▼

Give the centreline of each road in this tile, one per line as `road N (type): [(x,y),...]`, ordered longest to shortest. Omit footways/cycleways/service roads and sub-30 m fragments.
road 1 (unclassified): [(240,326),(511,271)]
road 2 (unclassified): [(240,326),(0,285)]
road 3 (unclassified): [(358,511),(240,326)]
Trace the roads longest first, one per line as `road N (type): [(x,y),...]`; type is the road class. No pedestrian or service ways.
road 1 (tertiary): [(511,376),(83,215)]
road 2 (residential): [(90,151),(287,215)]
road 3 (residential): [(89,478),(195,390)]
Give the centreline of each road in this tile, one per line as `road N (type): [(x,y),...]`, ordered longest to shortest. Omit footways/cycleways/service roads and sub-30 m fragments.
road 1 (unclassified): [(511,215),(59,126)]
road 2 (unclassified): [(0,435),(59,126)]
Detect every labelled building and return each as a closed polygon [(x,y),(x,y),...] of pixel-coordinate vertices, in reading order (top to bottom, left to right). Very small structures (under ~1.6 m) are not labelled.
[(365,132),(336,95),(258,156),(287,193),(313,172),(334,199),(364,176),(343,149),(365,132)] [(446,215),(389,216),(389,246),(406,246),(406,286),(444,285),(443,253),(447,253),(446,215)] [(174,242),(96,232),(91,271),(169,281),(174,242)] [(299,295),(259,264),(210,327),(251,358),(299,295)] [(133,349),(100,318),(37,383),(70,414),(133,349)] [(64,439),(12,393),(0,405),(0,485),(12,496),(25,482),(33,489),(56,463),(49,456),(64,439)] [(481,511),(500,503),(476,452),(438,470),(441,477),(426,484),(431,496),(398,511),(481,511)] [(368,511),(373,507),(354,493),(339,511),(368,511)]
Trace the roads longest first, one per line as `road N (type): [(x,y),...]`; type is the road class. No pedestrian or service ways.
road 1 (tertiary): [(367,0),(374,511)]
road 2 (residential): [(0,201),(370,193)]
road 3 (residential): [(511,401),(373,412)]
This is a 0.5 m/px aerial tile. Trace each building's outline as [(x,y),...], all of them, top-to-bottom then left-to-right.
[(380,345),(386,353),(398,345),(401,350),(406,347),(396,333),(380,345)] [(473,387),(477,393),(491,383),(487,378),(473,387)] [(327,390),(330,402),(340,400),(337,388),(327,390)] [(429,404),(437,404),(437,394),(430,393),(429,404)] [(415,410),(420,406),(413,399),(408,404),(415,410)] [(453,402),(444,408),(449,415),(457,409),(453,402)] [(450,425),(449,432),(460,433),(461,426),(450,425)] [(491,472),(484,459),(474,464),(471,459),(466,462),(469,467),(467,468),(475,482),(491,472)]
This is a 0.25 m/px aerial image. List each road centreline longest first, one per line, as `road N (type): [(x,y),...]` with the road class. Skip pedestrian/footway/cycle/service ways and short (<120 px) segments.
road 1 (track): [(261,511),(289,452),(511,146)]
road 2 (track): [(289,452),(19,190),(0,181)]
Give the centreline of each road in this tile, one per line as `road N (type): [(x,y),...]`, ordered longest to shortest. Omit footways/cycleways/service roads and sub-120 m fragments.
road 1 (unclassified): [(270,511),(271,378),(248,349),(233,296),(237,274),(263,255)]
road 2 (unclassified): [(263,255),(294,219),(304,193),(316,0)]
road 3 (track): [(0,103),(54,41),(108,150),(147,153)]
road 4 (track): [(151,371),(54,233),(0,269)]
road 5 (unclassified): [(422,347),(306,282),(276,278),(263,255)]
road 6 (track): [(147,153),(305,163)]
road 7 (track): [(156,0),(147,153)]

▲

*Exercise description:*
Copy all of the records above, substituting "centerline" for every occurrence of "centreline" and keeping everything else the same.

*Response:*
Give the centerline of each road in this tile, one per line as `road N (type): [(x,y),...]`, ordered longest to shortest. Omit footways/cycleways/service roads and sub-30 m fragments.
road 1 (unclassified): [(240,326),(511,271)]
road 2 (unclassified): [(240,326),(0,285)]
road 3 (unclassified): [(358,511),(240,326)]
Trace the roads longest first, one per line as `road N (type): [(x,y),...]`; type is the road class. No pedestrian or service ways.
road 1 (tertiary): [(511,376),(83,215)]
road 2 (residential): [(90,151),(287,215)]
road 3 (residential): [(89,478),(195,390)]
Give the centerline of each road in this tile, one per line as `road N (type): [(x,y),...]`, ordered longest to shortest. Omit footways/cycleways/service roads and sub-30 m fragments.
road 1 (unclassified): [(511,215),(59,126)]
road 2 (unclassified): [(0,435),(59,126)]
Detect every labelled building and return each as a closed polygon [(x,y),(x,y),...] of pixel-coordinate vertices, in reading order (top to bottom, left to right). Very small structures (under ~1.6 m) are not labelled.
[(365,132),(336,95),(258,156),(287,193),(313,172),(334,199),(364,176),(343,149),(365,132)] [(446,215),(389,216),(389,246),(406,246),(406,286),(444,285),(443,253),(447,253),(446,215)] [(174,242),(96,232),(91,271),(169,281),(174,242)] [(299,295),(259,264),(210,327),(251,358),(299,295)] [(133,349),(100,318),(37,383),(70,414),(133,349)] [(64,439),(12,393),(0,405),(0,485),(12,496),(25,482),(33,489),(56,463),(49,456),(64,439)] [(481,511),(500,503),(476,452),(438,470),(441,477),(426,484),(431,496),(398,511),(481,511)] [(368,511),(373,507),(354,493),(339,511),(368,511)]
Trace the roads longest first, one per line as `road N (type): [(x,y),...]`; type is the road class. No pedestrian or service ways.
road 1 (tertiary): [(367,0),(374,511)]
road 2 (residential): [(0,201),(370,193)]
road 3 (residential): [(511,401),(373,412)]
This is a 0.5 m/px aerial tile. Trace each building's outline as [(x,y),...], all of them, top-to-bottom then left-to-right.
[(380,345),(386,353),(398,345),(401,350),(406,347),(396,333),(380,345)] [(473,387),(477,393),(491,383),(487,378),(473,387)] [(327,390),(330,402),(340,400),(337,388),(327,390)] [(429,404),(437,404),(437,394),(430,393),(429,404)] [(415,410),(420,406),(413,399),(408,404),(415,410)] [(453,402),(444,408),(449,415),(457,409),(453,402)] [(450,425),(449,432),(460,433),(461,426),(450,425)] [(491,472),(484,459),(474,464),(471,459),(466,462),(469,467),(467,468),(475,482),(491,472)]
This is a 0.25 m/px aerial image. List each road centerline longest first, one per line, as `road N (type): [(x,y),...]` with the road class. Skip pedestrian/footway/cycle/service ways and short (<120 px) segments.
road 1 (track): [(261,511),(289,452),(511,146)]
road 2 (track): [(289,452),(19,190),(0,181)]
Give the centerline of each road in this tile, one per line as `road N (type): [(x,y),...]`, ordered longest to shortest. Omit footways/cycleways/service roads and sub-120 m fragments.
road 1 (unclassified): [(270,511),(271,378),(248,349),(233,296),(237,274),(263,255)]
road 2 (unclassified): [(263,255),(294,219),(304,193),(316,0)]
road 3 (track): [(0,103),(54,41),(108,150),(147,153)]
road 4 (track): [(151,371),(54,233),(0,269)]
road 5 (unclassified): [(422,347),(306,282),(276,278),(263,255)]
road 6 (track): [(147,153),(305,163)]
road 7 (track): [(156,0),(147,153)]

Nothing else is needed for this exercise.